**EXERCISE:** The answer must consist only of the lines from the line with "U27: NAND 74HC00" to the line with "U1 pin GND: +5V -> GND", both included, exactly as they stand below.

[Data records]

------------------------------------------------

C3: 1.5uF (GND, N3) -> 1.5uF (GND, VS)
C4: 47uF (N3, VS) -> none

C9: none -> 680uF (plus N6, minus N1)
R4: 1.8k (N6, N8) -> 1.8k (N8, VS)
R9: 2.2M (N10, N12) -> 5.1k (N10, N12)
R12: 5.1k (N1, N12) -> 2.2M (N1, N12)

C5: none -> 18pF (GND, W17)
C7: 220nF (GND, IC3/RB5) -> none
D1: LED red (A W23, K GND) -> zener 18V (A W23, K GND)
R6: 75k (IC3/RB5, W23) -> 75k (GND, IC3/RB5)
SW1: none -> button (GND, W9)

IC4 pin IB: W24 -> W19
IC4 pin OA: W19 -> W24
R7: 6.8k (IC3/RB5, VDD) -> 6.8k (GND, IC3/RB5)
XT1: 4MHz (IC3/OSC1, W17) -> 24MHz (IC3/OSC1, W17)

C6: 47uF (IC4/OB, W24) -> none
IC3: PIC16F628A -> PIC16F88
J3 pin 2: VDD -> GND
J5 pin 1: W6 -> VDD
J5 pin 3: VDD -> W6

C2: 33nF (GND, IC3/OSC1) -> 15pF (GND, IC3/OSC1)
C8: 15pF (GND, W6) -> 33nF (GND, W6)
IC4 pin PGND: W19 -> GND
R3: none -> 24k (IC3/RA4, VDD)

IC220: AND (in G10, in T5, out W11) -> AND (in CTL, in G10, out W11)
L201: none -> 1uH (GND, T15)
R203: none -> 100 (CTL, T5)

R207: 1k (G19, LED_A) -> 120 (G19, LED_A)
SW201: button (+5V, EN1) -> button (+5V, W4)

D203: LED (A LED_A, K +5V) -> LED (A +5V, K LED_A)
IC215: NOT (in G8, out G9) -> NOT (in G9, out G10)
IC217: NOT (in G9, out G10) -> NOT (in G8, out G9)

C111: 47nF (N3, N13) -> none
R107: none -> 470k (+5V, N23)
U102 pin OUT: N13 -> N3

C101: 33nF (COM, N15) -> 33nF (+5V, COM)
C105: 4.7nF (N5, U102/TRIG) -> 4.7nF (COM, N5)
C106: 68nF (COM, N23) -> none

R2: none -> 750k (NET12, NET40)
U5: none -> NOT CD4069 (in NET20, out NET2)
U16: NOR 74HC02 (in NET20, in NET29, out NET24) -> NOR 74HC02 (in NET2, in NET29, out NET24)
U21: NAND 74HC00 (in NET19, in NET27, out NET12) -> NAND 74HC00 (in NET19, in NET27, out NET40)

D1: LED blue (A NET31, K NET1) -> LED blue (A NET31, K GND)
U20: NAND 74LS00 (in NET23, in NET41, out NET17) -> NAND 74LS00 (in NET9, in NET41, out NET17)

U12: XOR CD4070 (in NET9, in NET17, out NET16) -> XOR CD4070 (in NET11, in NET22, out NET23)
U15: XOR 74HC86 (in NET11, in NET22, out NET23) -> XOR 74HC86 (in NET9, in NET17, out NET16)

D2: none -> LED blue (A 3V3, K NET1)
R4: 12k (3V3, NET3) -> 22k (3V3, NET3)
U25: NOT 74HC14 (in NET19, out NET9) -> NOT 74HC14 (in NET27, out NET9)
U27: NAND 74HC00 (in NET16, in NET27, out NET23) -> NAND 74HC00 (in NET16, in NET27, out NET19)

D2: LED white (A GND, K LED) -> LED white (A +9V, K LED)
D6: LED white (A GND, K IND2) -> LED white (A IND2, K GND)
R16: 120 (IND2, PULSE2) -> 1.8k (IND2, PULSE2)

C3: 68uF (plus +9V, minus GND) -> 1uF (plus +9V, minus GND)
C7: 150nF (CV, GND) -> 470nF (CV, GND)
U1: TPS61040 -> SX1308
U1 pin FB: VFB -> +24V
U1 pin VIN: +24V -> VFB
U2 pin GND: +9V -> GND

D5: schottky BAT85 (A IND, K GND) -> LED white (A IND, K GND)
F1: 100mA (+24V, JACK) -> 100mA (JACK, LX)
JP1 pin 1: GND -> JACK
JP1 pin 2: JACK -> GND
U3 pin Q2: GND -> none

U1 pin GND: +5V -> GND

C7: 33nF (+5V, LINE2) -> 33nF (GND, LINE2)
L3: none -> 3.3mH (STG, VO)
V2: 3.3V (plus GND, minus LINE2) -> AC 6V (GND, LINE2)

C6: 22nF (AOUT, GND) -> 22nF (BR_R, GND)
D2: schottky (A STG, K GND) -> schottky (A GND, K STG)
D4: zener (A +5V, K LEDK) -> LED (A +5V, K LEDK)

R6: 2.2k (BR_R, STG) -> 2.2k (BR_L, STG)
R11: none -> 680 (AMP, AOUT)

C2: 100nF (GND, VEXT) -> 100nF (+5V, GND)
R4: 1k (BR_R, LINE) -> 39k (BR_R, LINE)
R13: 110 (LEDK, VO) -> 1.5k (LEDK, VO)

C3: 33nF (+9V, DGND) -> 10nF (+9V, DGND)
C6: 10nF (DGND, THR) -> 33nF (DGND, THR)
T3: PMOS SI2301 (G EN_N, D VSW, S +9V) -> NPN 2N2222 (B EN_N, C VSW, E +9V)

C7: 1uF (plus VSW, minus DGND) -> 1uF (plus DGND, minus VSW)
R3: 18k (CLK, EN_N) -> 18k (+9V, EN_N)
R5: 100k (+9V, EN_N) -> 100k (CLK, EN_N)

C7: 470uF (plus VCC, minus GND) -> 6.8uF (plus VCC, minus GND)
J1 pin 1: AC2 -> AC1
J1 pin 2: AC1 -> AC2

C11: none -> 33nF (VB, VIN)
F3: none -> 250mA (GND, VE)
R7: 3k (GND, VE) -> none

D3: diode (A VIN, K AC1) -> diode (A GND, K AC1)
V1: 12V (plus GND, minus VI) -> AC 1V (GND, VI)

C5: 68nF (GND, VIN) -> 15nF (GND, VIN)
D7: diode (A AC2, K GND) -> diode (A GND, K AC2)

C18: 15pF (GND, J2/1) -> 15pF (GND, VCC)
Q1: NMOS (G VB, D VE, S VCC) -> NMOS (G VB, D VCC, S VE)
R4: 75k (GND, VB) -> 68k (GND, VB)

------------------------------------------------

**REPLY:**
U27: NAND 74HC00 (in NET16, in NET27, out NET23) -> NAND 74HC00 (in NET16, in NET27, out NET19)

D2: LED white (A GND, K LED) -> LED white (A +9V, K LED)
D6: LED white (A GND, K IND2) -> LED white (A IND2, K GND)
R16: 120 (IND2, PULSE2) -> 1.8k (IND2, PULSE2)

C3: 68uF (plus +9V, minus GND) -> 1uF (plus +9V, minus GND)
C7: 150nF (CV, GND) -> 470nF (CV, GND)
U1: TPS61040 -> SX1308
U1 pin FB: VFB -> +24V
U1 pin VIN: +24V -> VFB
U2 pin GND: +9V -> GND

D5: schottky BAT85 (A IND, K GND) -> LED white (A IND, K GND)
F1: 100mA (+24V, JACK) -> 100mA (JACK, LX)
JP1 pin 1: GND -> JACK
JP1 pin 2: JACK -> GND
U3 pin Q2: GND -> none

U1 pin GND: +5V -> GND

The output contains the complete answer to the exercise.